[Data extract]

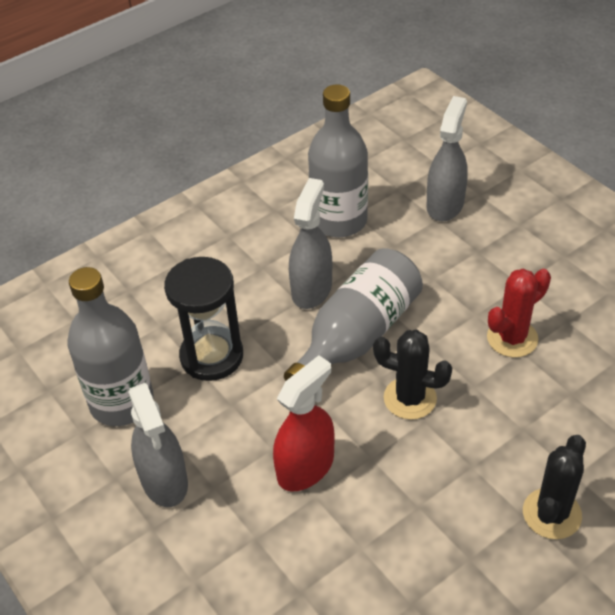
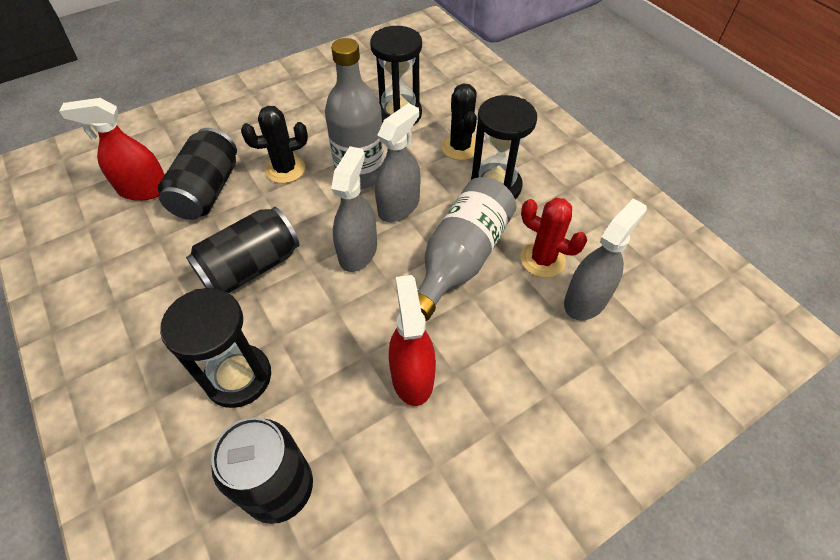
black can: 0 -> 3
black hourglass: 1 -> 3
grey bottle: 3 -> 2
red spray bottle: 1 -> 2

[/Data extract]

**What is being asked:**
Output the full material exactly as given, without its pictures.

**Task answer:**
black can: 0 -> 3
black hourglass: 1 -> 3
grey bottle: 3 -> 2
red spray bottle: 1 -> 2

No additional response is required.